§ DATA EXCERPTS
____________
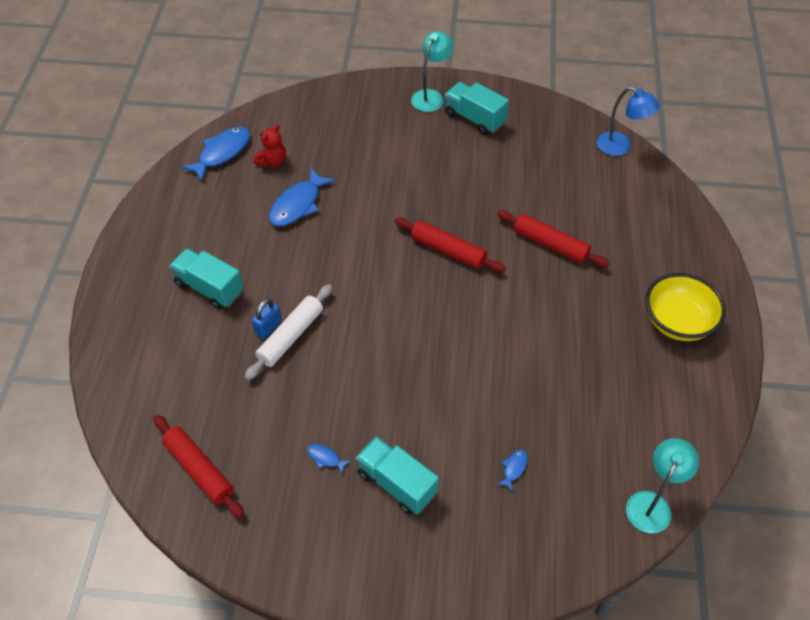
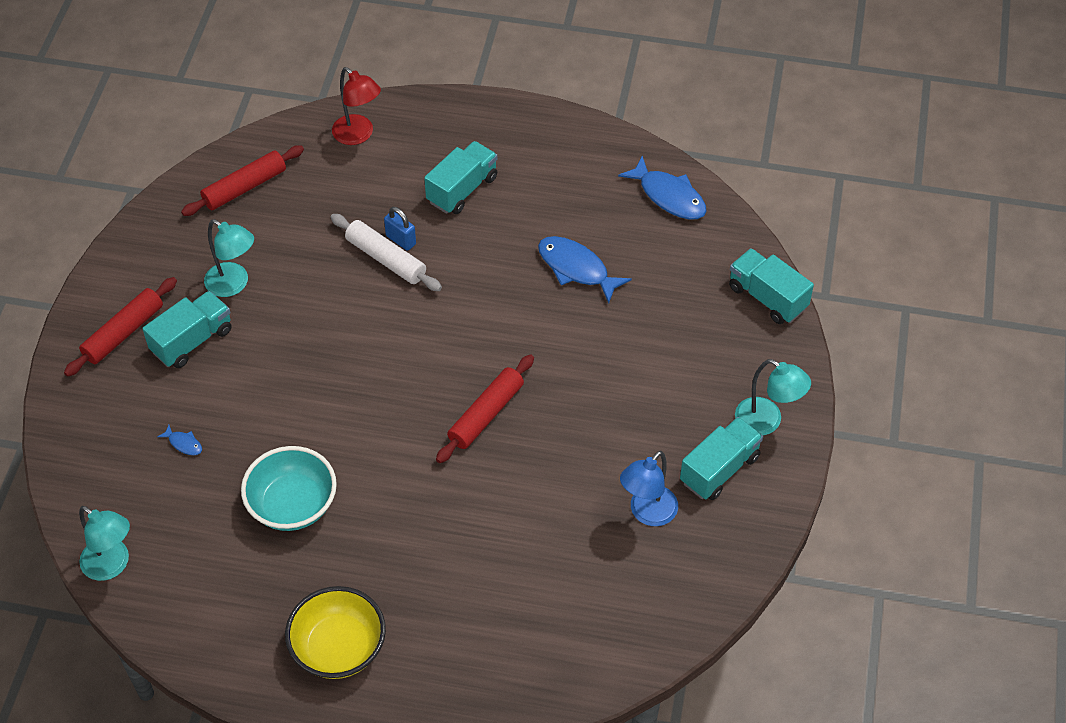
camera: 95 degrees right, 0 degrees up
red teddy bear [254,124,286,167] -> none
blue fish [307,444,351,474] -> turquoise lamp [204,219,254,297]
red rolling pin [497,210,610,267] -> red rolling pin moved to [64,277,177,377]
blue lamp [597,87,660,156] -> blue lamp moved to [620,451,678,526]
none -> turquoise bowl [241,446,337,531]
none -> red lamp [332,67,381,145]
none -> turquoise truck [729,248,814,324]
____________
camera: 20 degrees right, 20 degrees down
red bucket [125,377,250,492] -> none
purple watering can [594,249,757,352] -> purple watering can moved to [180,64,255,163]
____________
§ TO-DO ITEM
A single number is the whole answer here: the number of lines in the data that include "turquoise".

§ RESULT FOR THIS TASK
3